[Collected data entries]
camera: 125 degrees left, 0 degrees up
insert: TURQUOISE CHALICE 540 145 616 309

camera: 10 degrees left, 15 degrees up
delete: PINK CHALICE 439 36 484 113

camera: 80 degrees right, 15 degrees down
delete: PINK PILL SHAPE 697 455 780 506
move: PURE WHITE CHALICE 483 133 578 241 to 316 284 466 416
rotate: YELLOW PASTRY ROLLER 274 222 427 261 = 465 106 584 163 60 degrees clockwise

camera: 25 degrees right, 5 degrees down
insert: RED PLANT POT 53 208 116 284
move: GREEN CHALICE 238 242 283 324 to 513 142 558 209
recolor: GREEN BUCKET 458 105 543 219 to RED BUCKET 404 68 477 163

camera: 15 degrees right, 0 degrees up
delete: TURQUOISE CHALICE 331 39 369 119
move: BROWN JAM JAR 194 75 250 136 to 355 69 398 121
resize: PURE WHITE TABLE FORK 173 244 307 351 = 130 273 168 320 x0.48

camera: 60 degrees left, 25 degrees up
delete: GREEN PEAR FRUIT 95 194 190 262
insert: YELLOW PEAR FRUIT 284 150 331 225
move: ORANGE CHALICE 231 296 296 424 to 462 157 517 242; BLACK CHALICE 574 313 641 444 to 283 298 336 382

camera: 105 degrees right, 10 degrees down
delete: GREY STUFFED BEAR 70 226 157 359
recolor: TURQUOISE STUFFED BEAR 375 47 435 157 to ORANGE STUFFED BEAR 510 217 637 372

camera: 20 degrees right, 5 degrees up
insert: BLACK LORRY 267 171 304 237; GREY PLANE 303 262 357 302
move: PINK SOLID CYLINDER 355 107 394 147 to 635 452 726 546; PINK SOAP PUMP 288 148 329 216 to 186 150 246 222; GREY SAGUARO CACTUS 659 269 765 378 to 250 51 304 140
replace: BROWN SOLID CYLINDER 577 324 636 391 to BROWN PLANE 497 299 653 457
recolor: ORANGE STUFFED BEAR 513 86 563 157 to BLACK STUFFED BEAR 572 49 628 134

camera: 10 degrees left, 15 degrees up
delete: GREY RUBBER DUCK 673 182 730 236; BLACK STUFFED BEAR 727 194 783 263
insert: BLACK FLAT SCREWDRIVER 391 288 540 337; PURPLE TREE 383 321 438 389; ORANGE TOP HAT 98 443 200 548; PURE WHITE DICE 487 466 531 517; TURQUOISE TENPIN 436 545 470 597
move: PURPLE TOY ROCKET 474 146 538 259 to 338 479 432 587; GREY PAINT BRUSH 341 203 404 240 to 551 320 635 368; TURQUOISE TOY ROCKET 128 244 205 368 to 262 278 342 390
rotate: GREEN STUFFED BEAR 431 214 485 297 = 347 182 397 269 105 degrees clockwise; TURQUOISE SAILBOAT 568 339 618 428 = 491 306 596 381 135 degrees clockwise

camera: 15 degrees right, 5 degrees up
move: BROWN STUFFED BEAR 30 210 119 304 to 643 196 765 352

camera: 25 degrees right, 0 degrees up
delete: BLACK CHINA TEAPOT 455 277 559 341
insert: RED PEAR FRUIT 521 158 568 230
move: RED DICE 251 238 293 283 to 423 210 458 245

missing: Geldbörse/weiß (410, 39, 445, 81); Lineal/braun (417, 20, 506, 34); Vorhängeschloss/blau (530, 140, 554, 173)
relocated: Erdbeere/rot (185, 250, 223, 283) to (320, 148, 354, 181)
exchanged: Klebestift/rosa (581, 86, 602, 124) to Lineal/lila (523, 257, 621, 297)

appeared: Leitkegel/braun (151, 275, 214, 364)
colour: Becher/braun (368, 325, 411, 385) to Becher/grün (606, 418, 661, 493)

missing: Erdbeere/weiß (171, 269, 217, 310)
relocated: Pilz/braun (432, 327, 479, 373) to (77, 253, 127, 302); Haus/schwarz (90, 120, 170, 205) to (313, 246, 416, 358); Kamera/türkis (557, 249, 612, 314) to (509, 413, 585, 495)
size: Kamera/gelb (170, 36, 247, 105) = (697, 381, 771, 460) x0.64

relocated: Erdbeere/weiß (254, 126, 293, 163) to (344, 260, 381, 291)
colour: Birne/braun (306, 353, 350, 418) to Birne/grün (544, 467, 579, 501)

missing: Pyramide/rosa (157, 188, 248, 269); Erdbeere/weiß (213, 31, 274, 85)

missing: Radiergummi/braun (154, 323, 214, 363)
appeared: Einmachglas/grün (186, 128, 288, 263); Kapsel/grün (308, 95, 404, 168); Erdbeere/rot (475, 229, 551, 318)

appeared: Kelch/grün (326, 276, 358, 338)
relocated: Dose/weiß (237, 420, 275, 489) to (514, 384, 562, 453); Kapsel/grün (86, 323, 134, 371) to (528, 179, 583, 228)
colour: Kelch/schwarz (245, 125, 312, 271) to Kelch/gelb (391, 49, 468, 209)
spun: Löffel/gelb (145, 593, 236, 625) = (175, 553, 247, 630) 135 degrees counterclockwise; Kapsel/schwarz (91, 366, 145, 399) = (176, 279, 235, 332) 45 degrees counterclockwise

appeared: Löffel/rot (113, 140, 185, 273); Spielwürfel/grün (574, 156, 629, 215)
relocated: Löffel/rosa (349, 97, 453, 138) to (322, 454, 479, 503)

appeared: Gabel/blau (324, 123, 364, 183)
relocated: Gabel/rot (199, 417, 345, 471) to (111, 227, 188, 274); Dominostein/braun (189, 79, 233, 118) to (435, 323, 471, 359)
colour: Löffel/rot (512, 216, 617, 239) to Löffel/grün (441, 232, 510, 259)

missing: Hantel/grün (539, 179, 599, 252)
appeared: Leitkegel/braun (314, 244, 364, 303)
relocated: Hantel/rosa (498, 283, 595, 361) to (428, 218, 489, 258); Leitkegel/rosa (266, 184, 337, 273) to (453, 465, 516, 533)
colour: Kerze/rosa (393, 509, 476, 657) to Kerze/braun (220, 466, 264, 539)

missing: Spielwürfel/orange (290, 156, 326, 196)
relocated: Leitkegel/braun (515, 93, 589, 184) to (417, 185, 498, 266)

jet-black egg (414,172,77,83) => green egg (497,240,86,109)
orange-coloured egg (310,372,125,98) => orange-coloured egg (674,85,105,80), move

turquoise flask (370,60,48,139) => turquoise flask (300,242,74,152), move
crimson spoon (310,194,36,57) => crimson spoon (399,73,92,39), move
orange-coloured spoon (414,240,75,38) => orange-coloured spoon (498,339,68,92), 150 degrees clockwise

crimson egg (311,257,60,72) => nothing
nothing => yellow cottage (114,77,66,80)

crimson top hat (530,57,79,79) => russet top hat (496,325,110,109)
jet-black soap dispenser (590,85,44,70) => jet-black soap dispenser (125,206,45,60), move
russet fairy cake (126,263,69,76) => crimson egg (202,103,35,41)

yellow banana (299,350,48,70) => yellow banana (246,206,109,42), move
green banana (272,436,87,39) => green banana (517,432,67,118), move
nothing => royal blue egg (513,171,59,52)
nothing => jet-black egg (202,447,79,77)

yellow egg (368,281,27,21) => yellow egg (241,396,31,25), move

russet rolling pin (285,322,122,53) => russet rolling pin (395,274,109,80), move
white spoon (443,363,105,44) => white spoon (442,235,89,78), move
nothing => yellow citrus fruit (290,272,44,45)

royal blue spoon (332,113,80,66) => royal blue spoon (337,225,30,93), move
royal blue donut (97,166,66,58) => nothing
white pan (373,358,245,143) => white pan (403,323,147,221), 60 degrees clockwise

■ **TASK PROMPT**
This exercise requires the lines of the entries containing the string "STUFFED".

■ **EXERCISE SOLUTION**
delete: GREY STUFFED BEAR 70 226 157 359
recolor: TURQUOISE STUFFED BEAR 375 47 435 157 to ORANGE STUFFED BEAR 510 217 637 372
recolor: ORANGE STUFFED BEAR 513 86 563 157 to BLACK STUFFED BEAR 572 49 628 134
delete: GREY RUBBER DUCK 673 182 730 236; BLACK STUFFED BEAR 727 194 783 263
rotate: GREEN STUFFED BEAR 431 214 485 297 = 347 182 397 269 105 degrees clockwise; TURQUOISE SAILBOAT 568 339 618 428 = 491 306 596 381 135 degrees clockwise
move: BROWN STUFFED BEAR 30 210 119 304 to 643 196 765 352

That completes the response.